━━━ AVAILABLE DATA ━━━

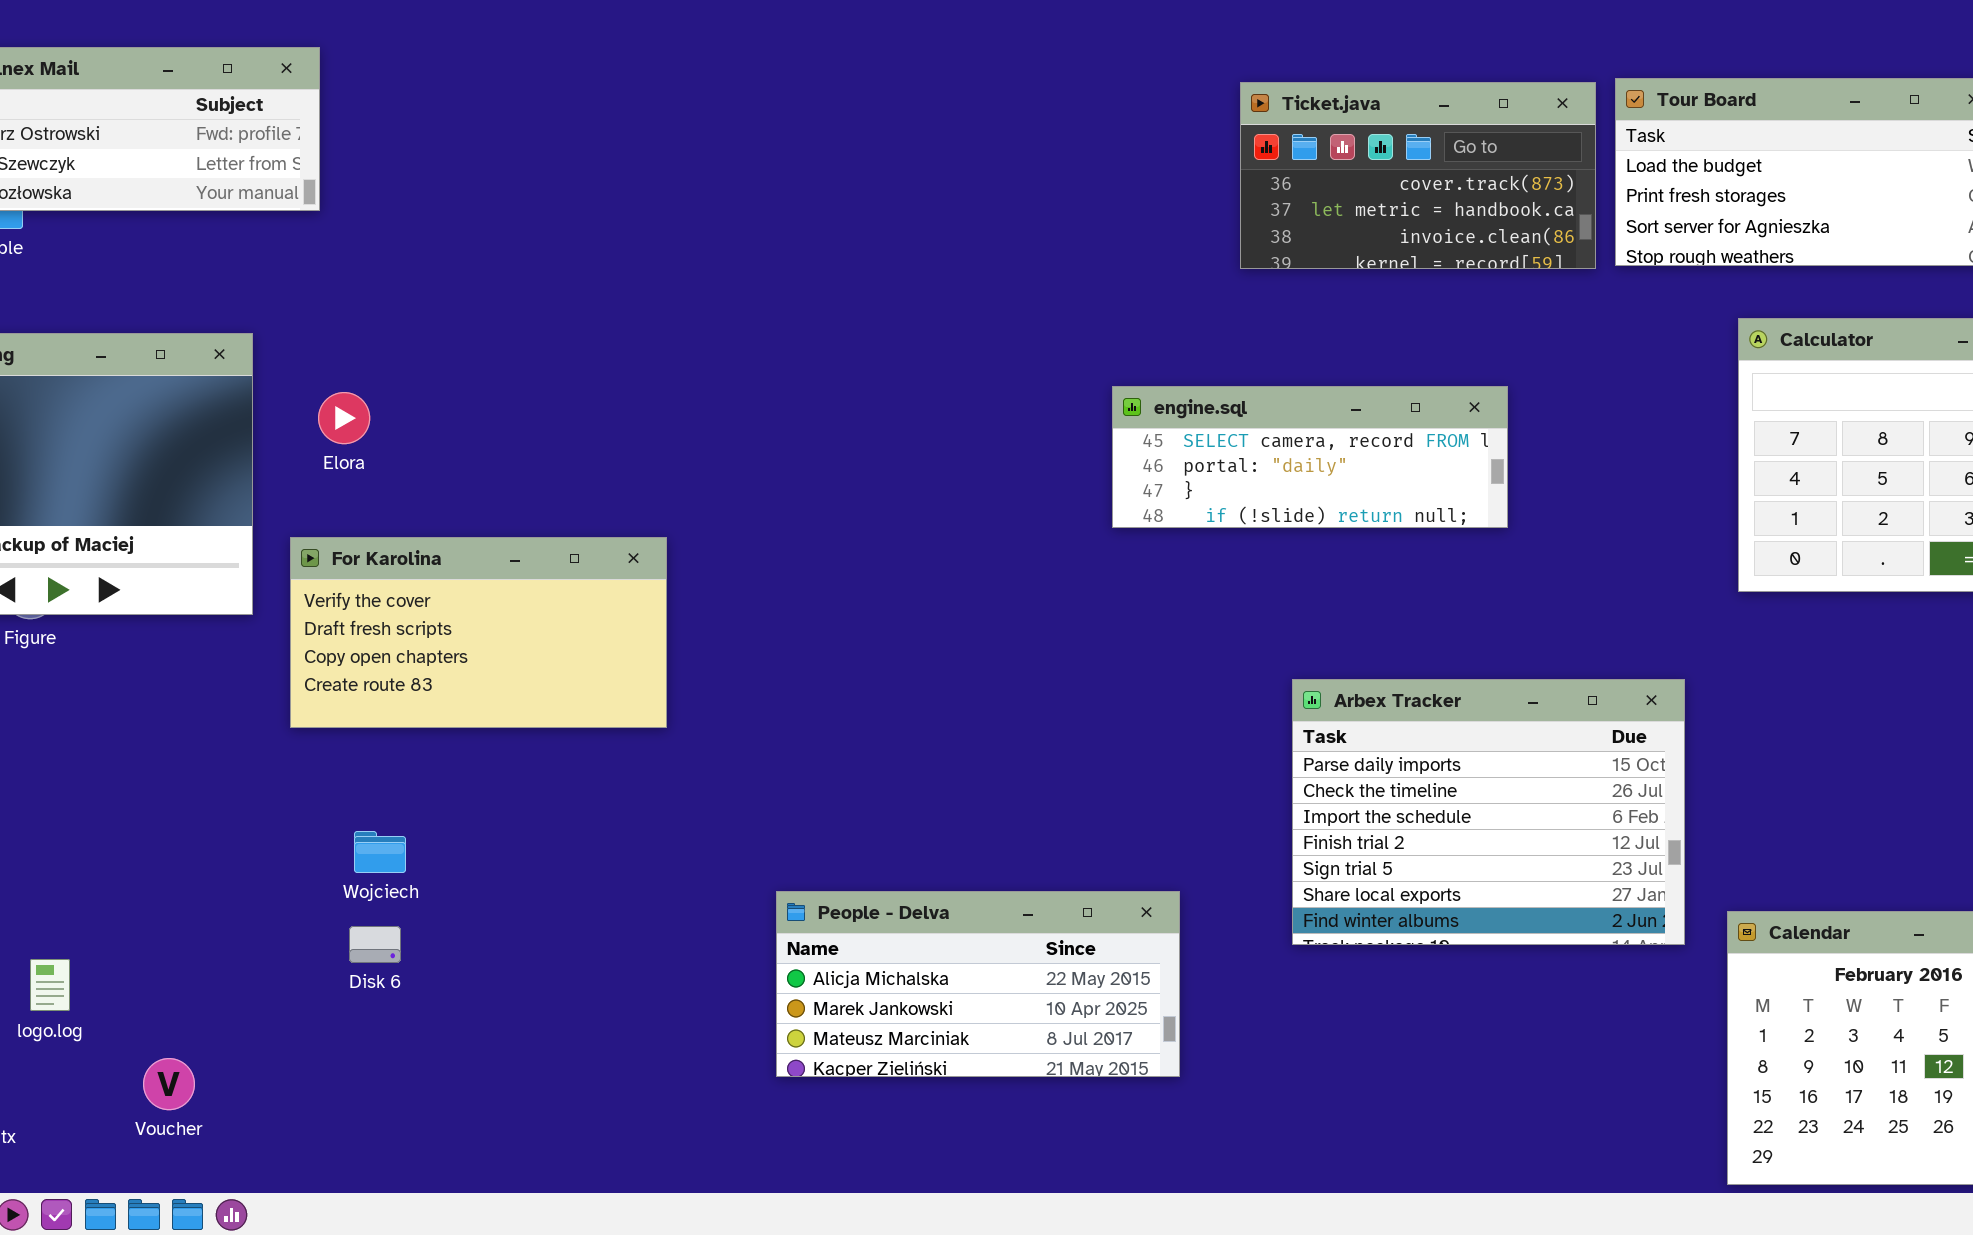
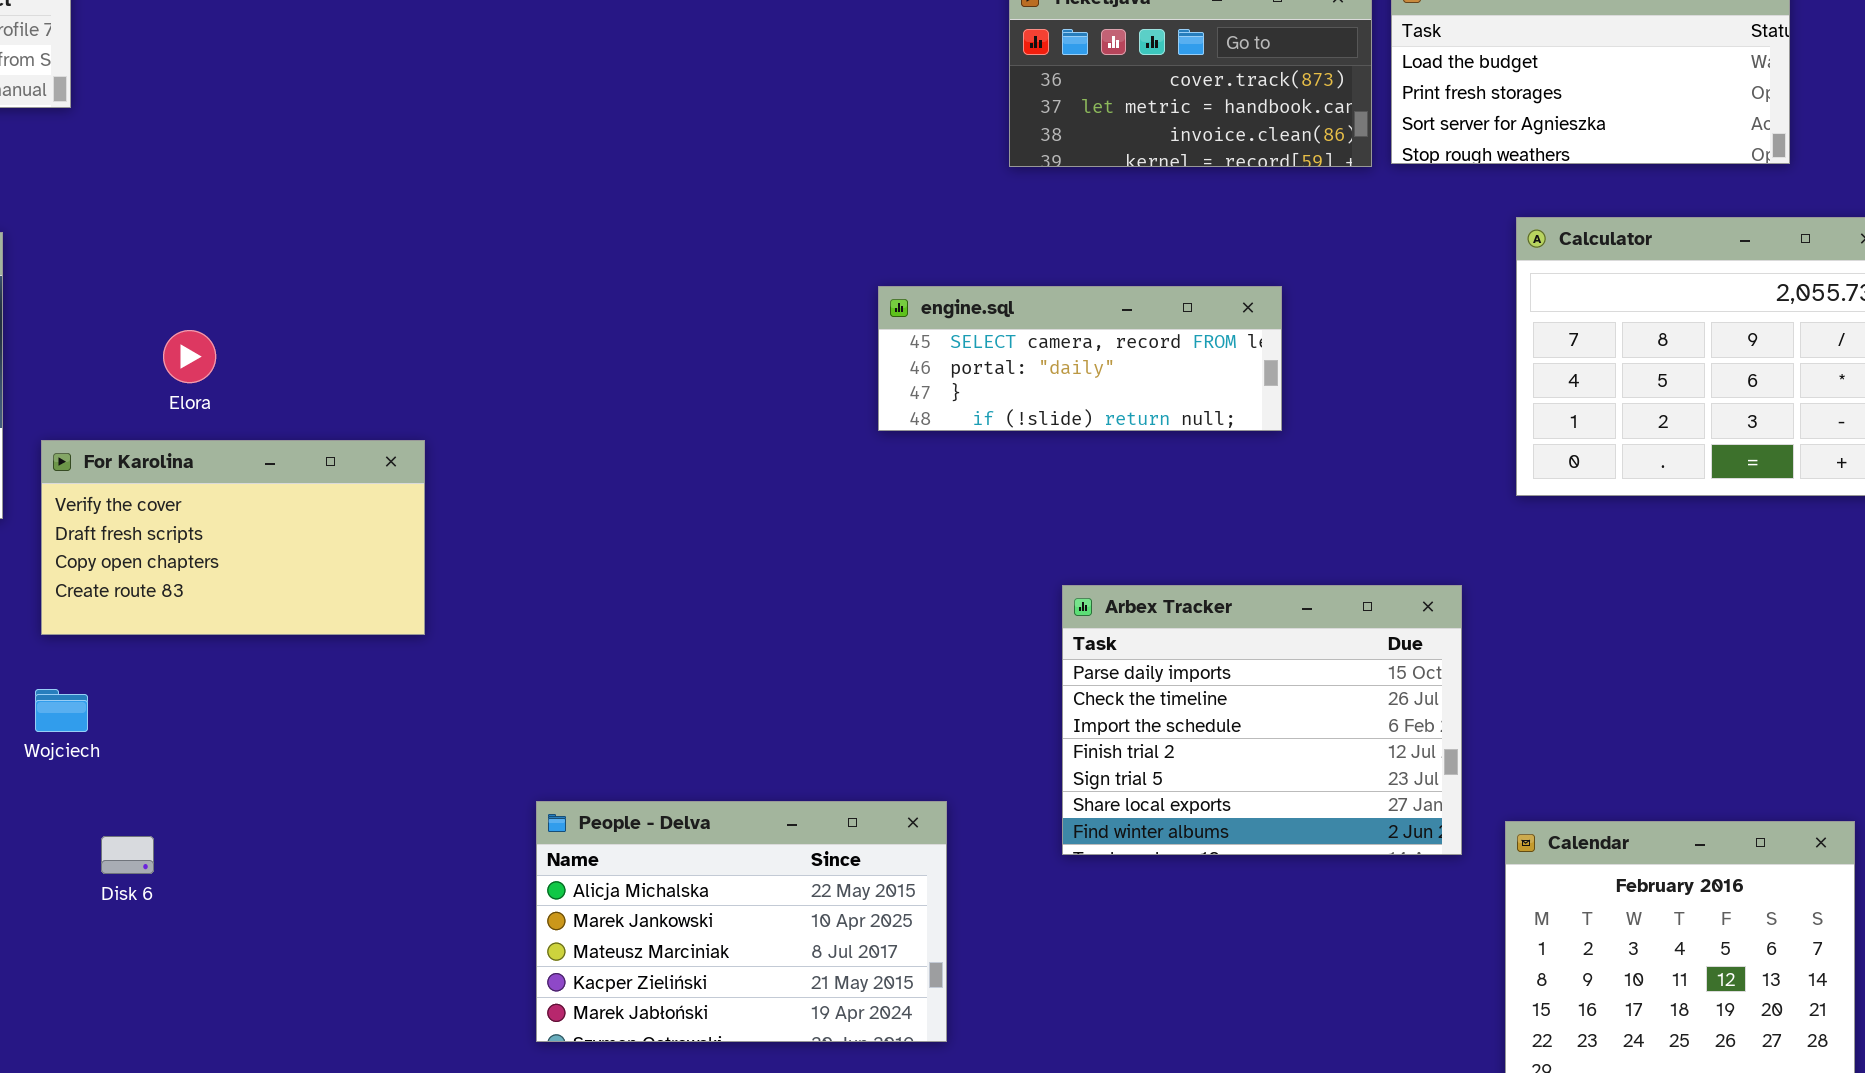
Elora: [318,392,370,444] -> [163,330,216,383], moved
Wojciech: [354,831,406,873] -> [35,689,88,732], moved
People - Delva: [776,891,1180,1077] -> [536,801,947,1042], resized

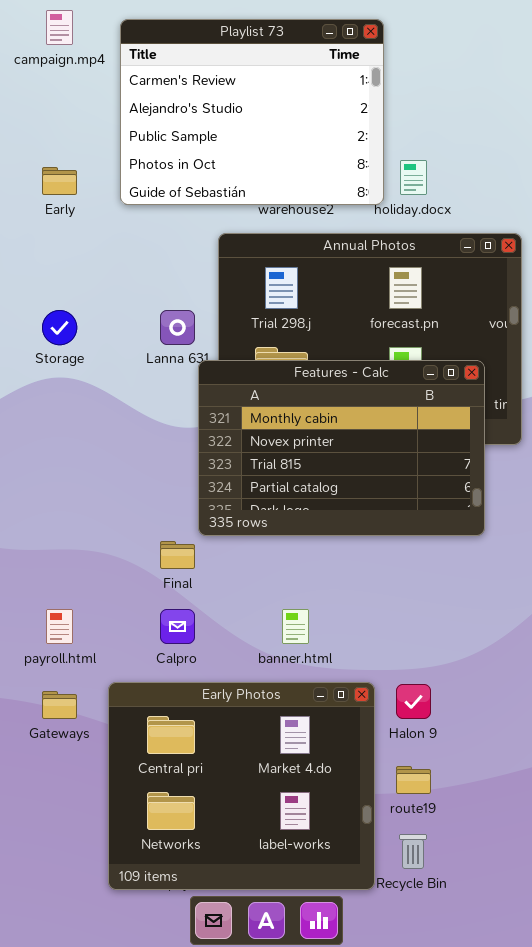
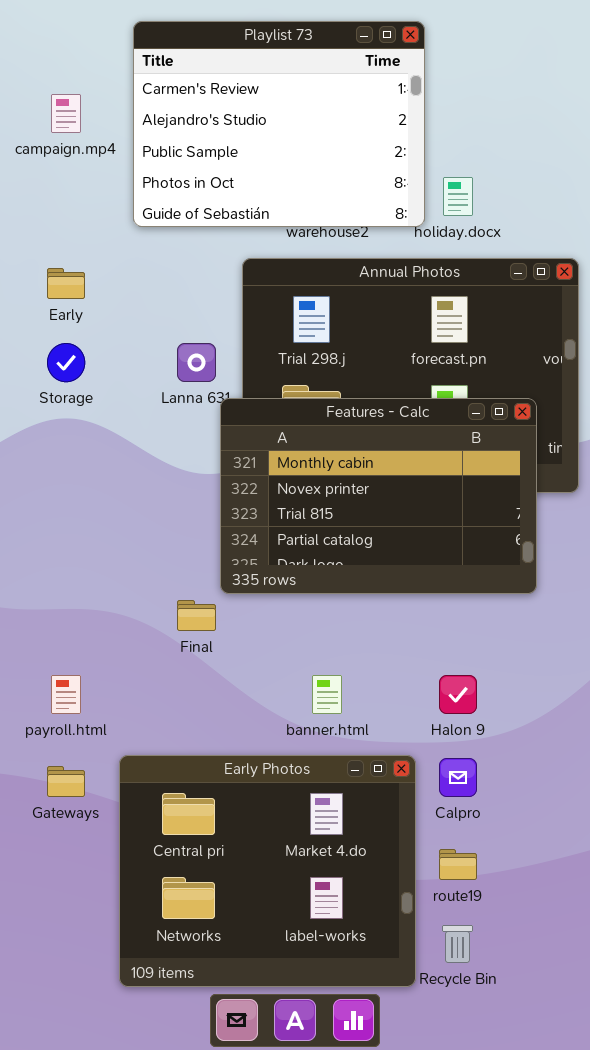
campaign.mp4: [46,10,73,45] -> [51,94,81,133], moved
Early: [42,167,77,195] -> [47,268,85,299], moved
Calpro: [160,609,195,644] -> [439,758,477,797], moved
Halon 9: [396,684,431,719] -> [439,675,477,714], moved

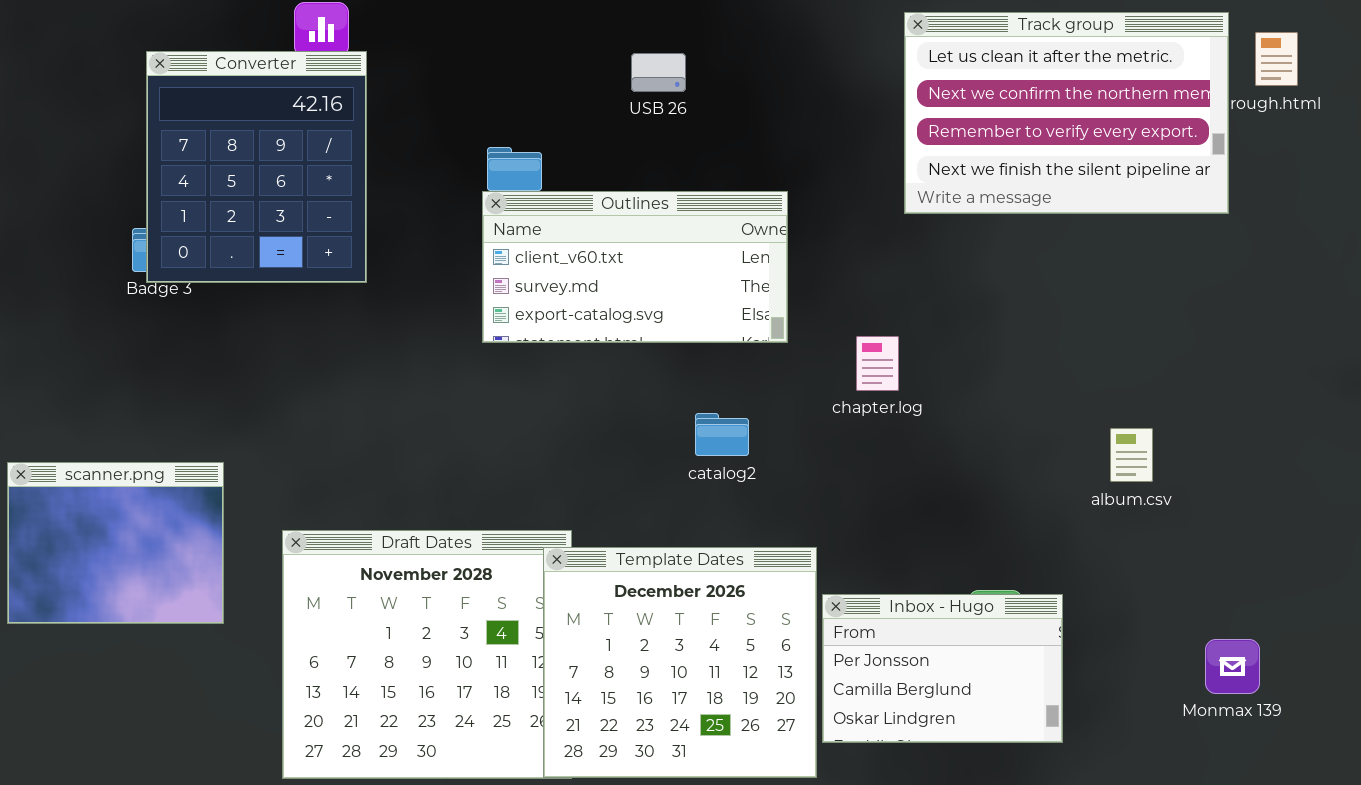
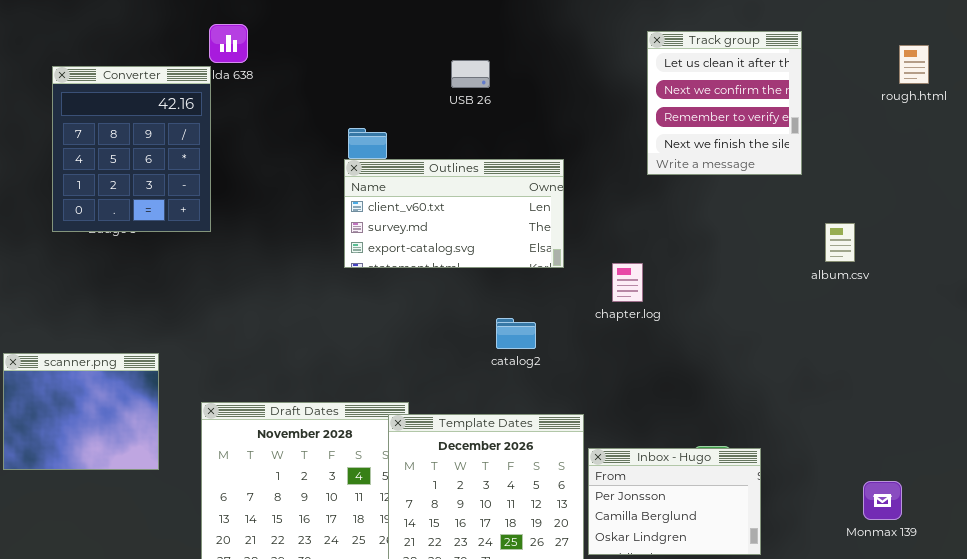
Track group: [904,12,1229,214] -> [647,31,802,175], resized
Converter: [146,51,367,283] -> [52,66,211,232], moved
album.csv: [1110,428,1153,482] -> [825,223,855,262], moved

━━━

DIRECTIONS: Exactly the lines from the one with "Halon 9: [396,684,431,719]" through the end of the records should be written out, and only those. Pictures do not belong in the copy.

ANSWER:
Halon 9: [396,684,431,719] -> [439,675,477,714], moved

Track group: [904,12,1229,214] -> [647,31,802,175], resized
Converter: [146,51,367,283] -> [52,66,211,232], moved
album.csv: [1110,428,1153,482] -> [825,223,855,262], moved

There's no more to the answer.